Repeat, please, exactly the lines from the one that has "Handbook: [241,838,281,878] ->" through the end of the records below, with pictures dropped.
= Beginning of Section =
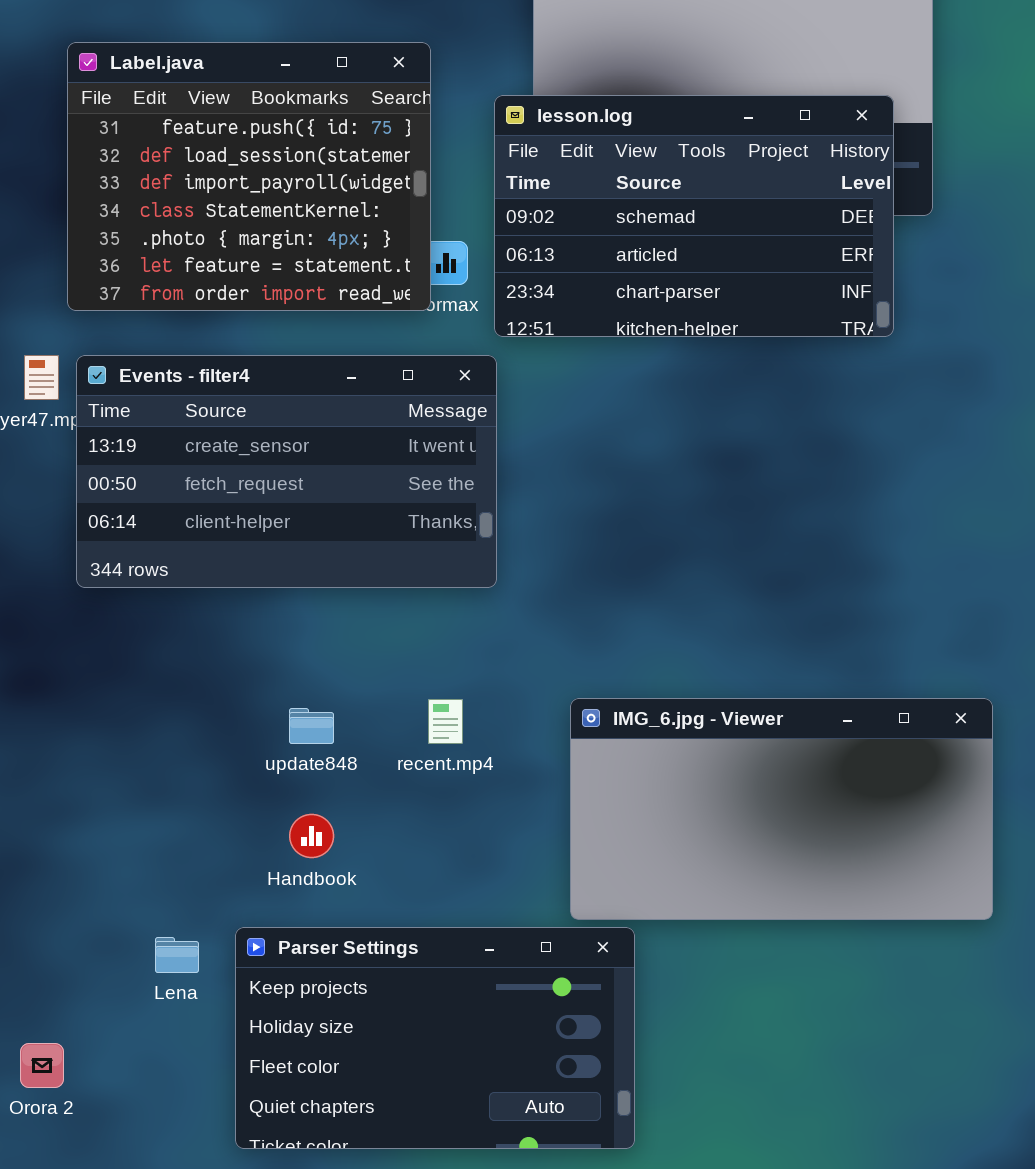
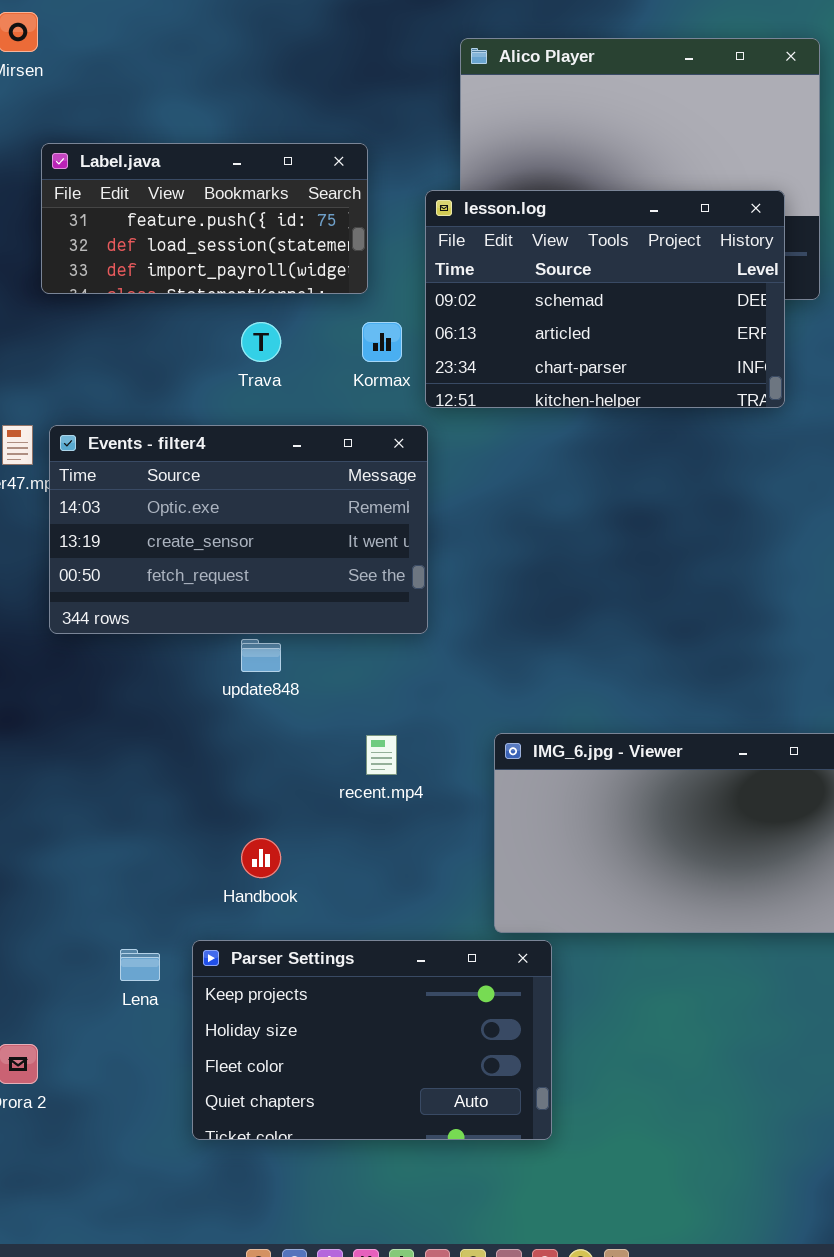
Label.java: [67,42,431,311] -> [41,143,368,294], resized
Events - filter4: [76,355,497,588] -> [49,425,428,634], scrolled up 1 row
update848: [289,708,334,744] -> [241,639,281,672], moved

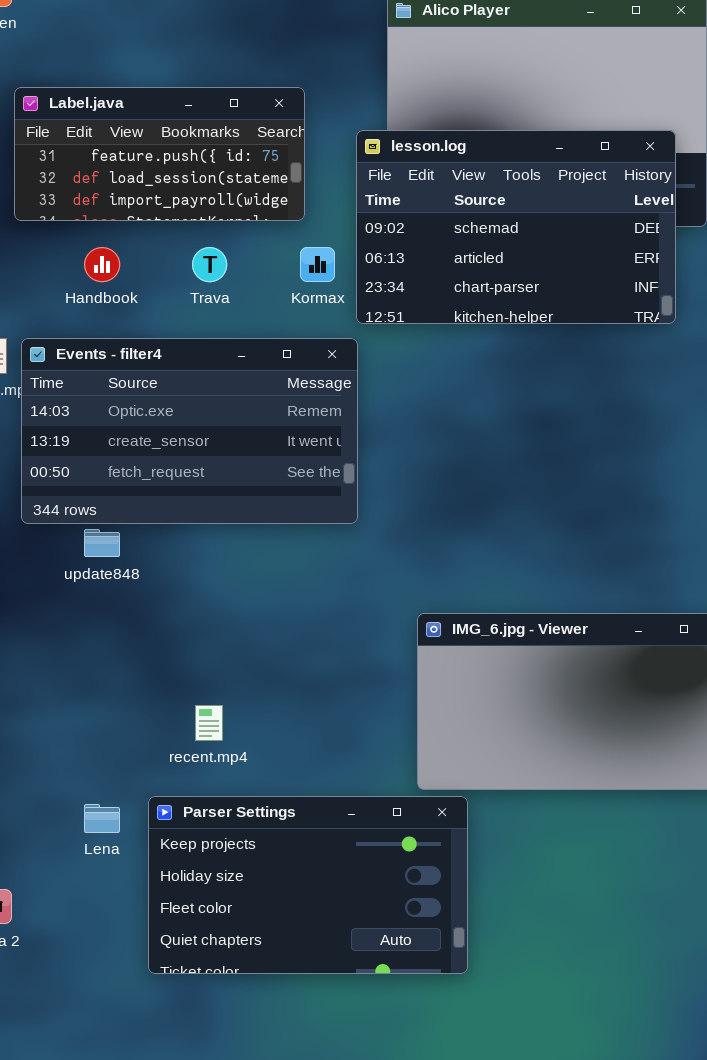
update848: [241,639,281,672] -> [84,529,120,557], moved
recent.mp4: [366,735,397,775] -> [195,705,223,741], moved
Handbook: [241,838,281,878] -> [84,247,120,282], moved

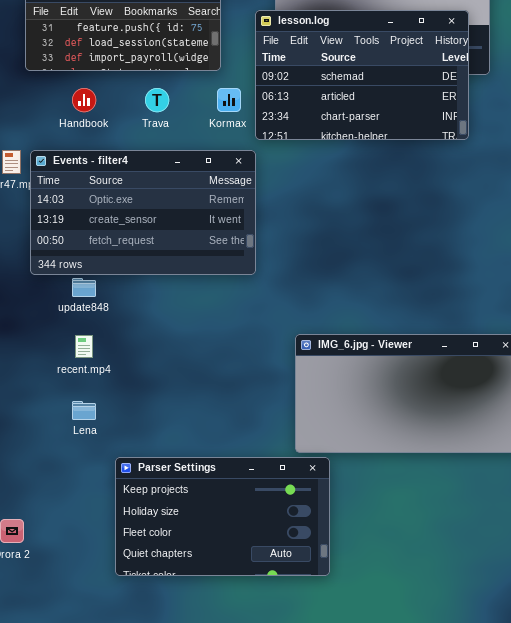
recent.mp4: [195,705,223,741] -> [75,335,93,358], moved
Lena: [84,804,120,833] -> [72,401,96,420], moved

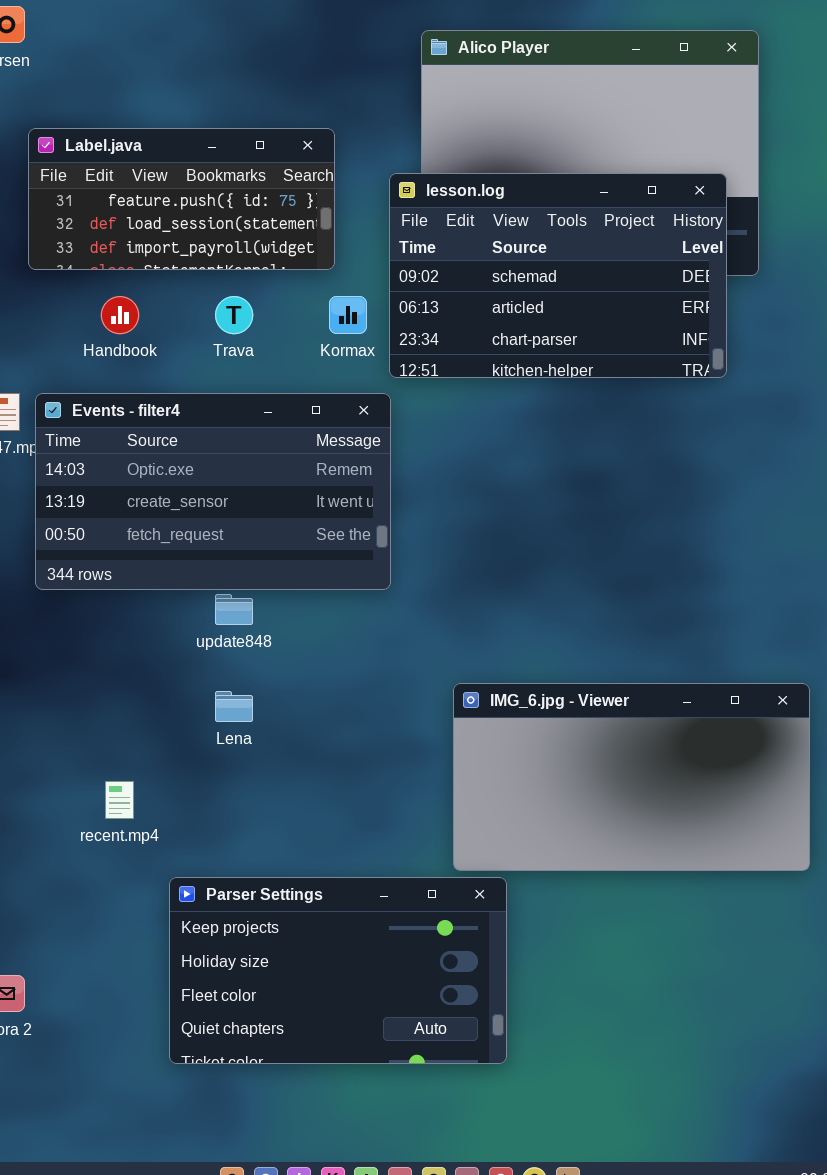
update848: [72,278,96,297] -> [215,594,253,625], moved
recent.mp4: [75,335,93,358] -> [105,781,134,819], moved
Lena: [72,401,96,420] -> [215,691,253,722], moved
= End of Section =
Answer box -
Handbook: [241,838,281,878] -> [84,247,120,282], moved

recent.mp4: [195,705,223,741] -> [75,335,93,358], moved
Lena: [84,804,120,833] -> [72,401,96,420], moved

update848: [72,278,96,297] -> [215,594,253,625], moved
recent.mp4: [75,335,93,358] -> [105,781,134,819], moved
Lena: [72,401,96,420] -> [215,691,253,722], moved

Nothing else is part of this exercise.